▸ PROBLEM STATEMENT
I need the lines below from the one with "(414, 163) = (458, 127): pink" down to the one with "(589, 233) = (571, 242): pink donut -> none" reproduced exactly, both ends included, and nothing else.

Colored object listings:
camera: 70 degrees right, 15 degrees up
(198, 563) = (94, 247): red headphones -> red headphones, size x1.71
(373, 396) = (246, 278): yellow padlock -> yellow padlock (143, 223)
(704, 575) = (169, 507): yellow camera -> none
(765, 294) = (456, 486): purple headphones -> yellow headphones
---
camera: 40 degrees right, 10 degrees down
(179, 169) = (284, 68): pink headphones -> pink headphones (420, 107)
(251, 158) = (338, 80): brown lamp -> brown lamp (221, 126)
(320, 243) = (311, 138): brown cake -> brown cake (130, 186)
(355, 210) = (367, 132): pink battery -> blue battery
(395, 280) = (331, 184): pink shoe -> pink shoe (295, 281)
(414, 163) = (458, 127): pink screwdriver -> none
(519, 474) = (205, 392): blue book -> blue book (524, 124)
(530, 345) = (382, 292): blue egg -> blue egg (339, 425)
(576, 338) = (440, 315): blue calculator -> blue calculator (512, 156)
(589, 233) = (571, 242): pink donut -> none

▸ WRITTEN RESPONSE
(414, 163) = (458, 127): pink screwdriver -> none
(519, 474) = (205, 392): blue book -> blue book (524, 124)
(530, 345) = (382, 292): blue egg -> blue egg (339, 425)
(576, 338) = (440, 315): blue calculator -> blue calculator (512, 156)
(589, 233) = (571, 242): pink donut -> none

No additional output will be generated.